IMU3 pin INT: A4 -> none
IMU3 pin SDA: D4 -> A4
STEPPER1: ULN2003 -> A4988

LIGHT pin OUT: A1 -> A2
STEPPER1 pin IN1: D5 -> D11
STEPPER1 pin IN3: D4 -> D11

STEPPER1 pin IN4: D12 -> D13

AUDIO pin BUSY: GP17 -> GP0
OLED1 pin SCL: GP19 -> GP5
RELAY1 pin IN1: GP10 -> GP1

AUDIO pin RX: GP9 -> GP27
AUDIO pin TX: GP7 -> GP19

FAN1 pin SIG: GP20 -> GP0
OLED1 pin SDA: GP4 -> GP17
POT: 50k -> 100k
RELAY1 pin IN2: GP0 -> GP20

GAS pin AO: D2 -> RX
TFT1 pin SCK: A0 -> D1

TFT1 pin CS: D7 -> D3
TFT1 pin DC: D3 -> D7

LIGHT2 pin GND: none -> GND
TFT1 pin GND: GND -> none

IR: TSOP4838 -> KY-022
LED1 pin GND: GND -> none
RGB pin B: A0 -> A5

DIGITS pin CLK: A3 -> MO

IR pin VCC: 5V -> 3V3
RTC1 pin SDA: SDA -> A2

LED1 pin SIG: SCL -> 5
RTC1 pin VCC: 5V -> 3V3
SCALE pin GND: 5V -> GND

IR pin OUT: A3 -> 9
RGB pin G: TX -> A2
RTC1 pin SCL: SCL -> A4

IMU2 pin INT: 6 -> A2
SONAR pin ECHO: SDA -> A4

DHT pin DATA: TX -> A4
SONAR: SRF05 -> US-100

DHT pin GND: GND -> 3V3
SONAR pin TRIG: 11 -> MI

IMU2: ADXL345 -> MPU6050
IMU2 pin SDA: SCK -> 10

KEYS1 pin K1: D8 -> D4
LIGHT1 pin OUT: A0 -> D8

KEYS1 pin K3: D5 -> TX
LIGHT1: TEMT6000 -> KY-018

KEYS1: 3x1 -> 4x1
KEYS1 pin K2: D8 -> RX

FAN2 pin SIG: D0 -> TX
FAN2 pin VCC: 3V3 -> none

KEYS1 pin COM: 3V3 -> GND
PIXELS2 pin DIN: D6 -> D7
•••
▶ **DIRECTIONS FOR THIS TASK**: The expected output is the lines from the one holding "IMU2 pin INT: 6 -> A2" through the last line of the data, exactly as they appear, with nothing before or after.

▶ **EXERCISE RESPONSE**:
IMU2 pin INT: 6 -> A2
SONAR pin ECHO: SDA -> A4

DHT pin DATA: TX -> A4
SONAR: SRF05 -> US-100

DHT pin GND: GND -> 3V3
SONAR pin TRIG: 11 -> MI

IMU2: ADXL345 -> MPU6050
IMU2 pin SDA: SCK -> 10

KEYS1 pin K1: D8 -> D4
LIGHT1 pin OUT: A0 -> D8

KEYS1 pin K3: D5 -> TX
LIGHT1: TEMT6000 -> KY-018

KEYS1: 3x1 -> 4x1
KEYS1 pin K2: D8 -> RX

FAN2 pin SIG: D0 -> TX
FAN2 pin VCC: 3V3 -> none

KEYS1 pin COM: 3V3 -> GND
PIXELS2 pin DIN: D6 -> D7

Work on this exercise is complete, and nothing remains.